___ Supplied information ___

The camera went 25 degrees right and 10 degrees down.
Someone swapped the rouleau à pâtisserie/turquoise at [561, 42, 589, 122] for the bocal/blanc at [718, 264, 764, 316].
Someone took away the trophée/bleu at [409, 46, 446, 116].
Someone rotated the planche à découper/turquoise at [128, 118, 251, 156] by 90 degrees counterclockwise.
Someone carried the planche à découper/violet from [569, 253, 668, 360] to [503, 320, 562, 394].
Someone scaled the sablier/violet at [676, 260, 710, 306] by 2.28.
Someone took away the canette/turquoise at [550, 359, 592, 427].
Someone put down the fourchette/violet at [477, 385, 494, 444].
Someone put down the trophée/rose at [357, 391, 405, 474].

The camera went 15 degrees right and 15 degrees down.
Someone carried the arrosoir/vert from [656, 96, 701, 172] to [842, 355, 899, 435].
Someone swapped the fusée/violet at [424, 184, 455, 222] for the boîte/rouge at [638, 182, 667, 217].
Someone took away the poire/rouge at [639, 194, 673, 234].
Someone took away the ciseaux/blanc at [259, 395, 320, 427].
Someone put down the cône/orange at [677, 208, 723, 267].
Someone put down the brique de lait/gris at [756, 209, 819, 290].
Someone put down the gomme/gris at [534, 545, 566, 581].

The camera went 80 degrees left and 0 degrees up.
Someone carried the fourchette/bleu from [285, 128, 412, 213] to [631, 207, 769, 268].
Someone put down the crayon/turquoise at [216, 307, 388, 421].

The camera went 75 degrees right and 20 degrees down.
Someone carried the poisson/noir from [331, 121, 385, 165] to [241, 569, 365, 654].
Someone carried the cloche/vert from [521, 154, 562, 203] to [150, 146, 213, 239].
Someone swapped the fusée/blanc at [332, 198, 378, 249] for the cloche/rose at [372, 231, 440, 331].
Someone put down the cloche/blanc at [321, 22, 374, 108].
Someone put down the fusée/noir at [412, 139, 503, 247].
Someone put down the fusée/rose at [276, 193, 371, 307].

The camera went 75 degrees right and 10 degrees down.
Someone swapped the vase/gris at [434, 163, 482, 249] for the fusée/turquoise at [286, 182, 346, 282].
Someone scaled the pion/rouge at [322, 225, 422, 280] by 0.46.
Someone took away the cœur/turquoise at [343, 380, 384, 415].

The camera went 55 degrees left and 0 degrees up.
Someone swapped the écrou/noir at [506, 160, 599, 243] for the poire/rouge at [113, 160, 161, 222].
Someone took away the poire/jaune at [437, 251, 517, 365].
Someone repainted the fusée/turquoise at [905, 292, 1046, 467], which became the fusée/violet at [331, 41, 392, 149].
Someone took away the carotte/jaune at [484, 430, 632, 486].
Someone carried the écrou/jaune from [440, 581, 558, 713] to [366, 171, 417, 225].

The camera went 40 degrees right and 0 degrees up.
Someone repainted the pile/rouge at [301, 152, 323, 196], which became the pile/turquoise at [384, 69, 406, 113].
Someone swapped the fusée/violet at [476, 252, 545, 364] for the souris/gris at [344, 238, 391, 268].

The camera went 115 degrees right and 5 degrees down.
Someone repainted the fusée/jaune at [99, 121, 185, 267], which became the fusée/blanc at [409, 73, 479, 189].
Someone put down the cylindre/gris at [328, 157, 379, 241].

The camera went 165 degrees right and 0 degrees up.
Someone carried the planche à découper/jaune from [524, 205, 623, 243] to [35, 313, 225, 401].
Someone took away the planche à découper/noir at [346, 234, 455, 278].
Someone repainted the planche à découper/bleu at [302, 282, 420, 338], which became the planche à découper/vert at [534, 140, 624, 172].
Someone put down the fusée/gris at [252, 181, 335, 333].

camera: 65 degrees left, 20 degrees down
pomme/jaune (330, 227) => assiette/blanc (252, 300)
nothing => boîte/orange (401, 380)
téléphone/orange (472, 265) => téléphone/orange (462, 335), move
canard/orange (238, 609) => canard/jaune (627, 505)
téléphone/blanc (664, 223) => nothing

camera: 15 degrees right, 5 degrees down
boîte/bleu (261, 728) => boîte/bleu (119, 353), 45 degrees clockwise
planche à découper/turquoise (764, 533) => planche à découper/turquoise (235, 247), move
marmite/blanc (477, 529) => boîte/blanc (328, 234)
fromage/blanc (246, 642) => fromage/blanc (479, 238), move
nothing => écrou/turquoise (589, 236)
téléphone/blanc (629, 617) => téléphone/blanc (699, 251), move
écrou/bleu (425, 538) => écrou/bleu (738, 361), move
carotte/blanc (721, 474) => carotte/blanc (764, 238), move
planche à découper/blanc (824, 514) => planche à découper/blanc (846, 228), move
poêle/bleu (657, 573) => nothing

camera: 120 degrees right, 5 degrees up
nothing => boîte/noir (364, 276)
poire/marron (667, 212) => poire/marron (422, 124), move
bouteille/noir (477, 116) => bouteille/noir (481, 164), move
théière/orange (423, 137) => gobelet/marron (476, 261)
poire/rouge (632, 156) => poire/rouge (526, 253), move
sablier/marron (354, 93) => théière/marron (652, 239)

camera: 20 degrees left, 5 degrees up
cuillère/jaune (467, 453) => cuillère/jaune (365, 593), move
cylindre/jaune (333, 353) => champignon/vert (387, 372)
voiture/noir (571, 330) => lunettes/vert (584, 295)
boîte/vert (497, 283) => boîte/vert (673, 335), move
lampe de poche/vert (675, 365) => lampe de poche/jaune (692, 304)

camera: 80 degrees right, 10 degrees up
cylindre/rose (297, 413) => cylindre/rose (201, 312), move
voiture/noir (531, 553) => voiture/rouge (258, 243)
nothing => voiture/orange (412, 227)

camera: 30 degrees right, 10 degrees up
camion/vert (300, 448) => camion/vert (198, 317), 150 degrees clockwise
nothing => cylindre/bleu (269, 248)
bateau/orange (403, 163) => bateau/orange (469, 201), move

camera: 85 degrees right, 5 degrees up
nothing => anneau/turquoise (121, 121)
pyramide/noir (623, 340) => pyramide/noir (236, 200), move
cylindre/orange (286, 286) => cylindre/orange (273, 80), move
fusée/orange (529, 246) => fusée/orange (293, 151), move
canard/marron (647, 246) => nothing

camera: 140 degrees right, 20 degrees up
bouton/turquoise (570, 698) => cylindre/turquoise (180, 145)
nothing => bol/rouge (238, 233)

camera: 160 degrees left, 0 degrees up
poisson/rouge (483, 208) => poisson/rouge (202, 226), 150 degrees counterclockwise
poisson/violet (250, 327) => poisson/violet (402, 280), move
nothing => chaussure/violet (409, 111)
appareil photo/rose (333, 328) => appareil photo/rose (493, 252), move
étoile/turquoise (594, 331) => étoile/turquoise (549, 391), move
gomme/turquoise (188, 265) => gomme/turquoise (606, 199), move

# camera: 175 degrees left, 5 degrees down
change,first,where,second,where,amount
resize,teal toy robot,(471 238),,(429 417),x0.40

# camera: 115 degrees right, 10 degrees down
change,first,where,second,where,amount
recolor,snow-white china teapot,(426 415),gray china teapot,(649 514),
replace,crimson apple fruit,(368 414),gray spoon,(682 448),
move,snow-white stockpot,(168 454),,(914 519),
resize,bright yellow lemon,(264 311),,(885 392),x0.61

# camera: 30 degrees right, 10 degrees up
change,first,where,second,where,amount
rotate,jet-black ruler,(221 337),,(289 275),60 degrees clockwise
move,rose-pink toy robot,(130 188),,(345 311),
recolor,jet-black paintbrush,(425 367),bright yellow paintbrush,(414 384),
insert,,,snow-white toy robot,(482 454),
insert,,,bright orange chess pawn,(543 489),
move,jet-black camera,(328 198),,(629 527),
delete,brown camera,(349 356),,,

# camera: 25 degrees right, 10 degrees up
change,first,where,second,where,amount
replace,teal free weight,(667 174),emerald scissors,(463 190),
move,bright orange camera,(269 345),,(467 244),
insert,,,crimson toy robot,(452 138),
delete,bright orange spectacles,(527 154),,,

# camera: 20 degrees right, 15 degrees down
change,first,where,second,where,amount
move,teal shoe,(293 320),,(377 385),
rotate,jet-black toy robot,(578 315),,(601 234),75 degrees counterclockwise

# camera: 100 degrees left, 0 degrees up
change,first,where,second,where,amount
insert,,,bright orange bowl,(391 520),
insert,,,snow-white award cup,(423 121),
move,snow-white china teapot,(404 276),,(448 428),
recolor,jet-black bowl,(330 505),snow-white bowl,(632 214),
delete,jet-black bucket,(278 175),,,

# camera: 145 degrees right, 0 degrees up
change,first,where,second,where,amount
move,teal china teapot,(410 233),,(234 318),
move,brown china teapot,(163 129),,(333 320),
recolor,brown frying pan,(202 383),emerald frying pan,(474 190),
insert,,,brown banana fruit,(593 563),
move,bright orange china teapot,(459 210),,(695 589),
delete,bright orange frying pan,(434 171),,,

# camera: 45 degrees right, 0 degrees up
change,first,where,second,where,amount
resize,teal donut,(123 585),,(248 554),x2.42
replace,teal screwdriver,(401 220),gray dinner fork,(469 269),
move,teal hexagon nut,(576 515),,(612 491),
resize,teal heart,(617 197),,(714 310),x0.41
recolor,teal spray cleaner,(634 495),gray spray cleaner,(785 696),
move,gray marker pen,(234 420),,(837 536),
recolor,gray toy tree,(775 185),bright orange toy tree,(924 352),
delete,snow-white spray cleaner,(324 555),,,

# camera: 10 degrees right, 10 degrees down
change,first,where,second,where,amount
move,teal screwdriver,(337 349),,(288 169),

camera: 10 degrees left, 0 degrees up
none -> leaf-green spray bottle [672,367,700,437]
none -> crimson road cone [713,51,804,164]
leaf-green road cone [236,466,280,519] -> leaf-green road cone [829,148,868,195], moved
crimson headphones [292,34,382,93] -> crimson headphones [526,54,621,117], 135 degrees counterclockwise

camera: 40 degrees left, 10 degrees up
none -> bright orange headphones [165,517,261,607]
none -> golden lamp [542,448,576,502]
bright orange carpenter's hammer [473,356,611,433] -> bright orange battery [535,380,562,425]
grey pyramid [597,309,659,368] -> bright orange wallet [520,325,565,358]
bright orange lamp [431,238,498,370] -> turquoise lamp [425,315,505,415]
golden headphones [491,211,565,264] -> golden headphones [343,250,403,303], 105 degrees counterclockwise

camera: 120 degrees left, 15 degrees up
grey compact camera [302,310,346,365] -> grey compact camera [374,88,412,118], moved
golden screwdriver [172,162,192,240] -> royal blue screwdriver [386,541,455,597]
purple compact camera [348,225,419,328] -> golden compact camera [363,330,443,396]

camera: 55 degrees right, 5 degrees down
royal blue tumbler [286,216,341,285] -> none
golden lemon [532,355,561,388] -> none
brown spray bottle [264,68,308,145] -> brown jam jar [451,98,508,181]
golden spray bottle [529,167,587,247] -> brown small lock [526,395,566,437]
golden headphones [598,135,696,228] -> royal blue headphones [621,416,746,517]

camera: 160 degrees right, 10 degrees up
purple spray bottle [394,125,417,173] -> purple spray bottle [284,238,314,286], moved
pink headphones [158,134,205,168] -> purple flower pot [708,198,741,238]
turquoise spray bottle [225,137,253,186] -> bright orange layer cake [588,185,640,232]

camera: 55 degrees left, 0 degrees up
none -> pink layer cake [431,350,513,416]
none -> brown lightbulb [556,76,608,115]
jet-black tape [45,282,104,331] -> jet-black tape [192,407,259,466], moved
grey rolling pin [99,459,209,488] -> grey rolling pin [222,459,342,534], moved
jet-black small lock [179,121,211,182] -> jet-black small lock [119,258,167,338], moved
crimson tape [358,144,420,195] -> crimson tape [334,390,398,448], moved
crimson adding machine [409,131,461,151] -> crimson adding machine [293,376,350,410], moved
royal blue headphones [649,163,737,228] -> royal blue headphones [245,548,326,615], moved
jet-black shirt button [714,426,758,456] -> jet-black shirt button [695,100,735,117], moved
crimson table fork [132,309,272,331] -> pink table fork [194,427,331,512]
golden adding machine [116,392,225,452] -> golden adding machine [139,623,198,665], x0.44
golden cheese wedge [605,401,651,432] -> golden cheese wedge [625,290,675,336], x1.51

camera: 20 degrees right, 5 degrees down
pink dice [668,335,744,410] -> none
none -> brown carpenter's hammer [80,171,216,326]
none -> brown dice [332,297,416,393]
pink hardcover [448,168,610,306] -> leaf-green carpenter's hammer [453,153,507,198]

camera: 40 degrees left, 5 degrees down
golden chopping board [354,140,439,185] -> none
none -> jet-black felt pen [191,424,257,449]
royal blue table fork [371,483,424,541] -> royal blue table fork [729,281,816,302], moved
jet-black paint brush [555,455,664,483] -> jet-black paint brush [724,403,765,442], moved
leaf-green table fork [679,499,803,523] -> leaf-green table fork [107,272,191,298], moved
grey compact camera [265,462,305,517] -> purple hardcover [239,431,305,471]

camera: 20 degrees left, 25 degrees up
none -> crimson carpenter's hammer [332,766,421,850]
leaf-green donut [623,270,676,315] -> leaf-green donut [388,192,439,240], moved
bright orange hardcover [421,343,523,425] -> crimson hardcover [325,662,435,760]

___

### Task
Among the lines above, repeat exactly those from the line with "Someone swapped the rouleau" to the line with "Someone carried the planche à découper/violet", counting both ends.

### Solution to this problem
Someone swapped the rouleau à pâtisserie/turquoise at [561, 42, 589, 122] for the bocal/blanc at [718, 264, 764, 316].
Someone took away the trophée/bleu at [409, 46, 446, 116].
Someone rotated the planche à découper/turquoise at [128, 118, 251, 156] by 90 degrees counterclockwise.
Someone carried the planche à découper/violet from [569, 253, 668, 360] to [503, 320, 562, 394].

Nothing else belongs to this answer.